Supplied material -

++++++++++

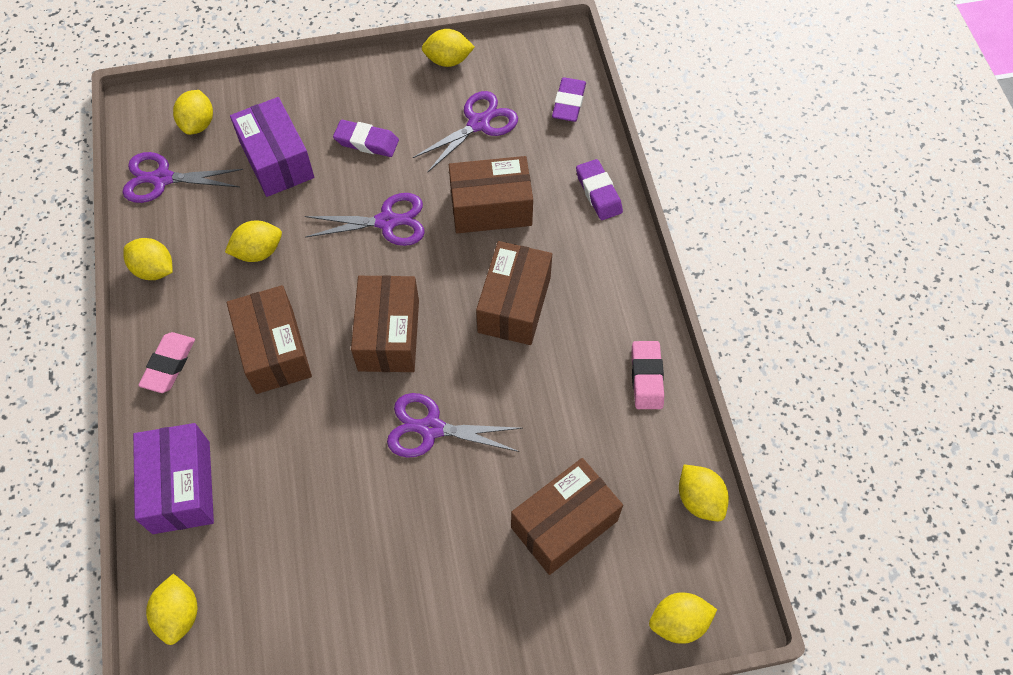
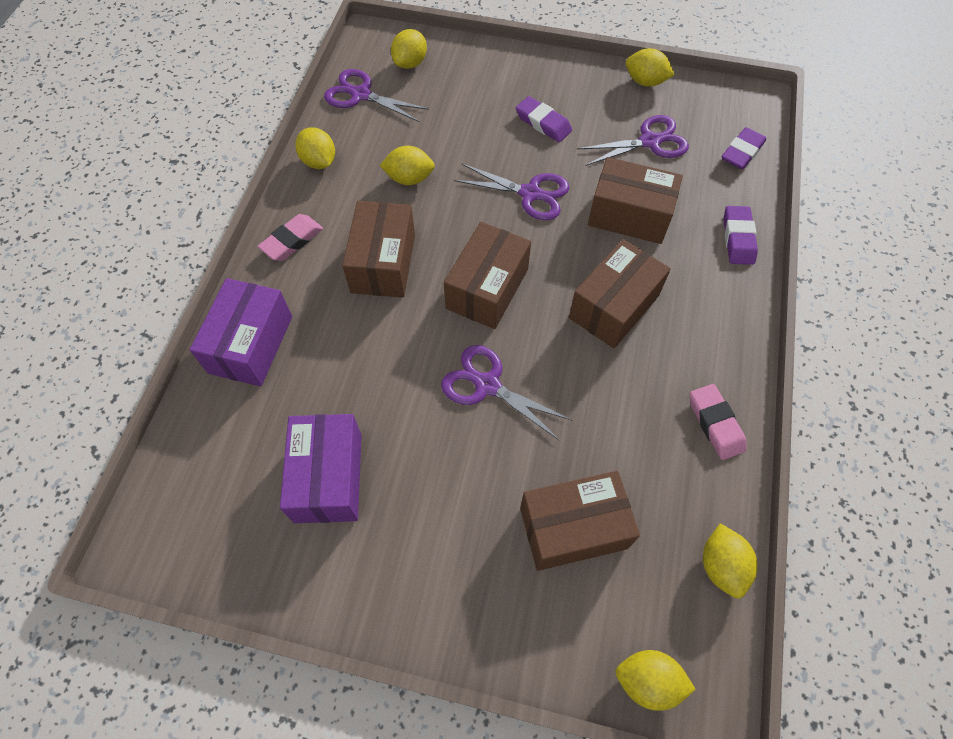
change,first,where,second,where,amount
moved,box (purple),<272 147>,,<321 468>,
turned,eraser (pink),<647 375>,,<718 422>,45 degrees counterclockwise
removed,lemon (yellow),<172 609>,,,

++++++++++

What the task asks -
Replicate the material above verbatim; images stay out of the copy.

Expected answer -
change,first,where,second,where,amount
moved,box (purple),<272 147>,,<321 468>,
turned,eraser (pink),<647 375>,,<718 422>,45 degrees counterclockwise
removed,lemon (yellow),<172 609>,,,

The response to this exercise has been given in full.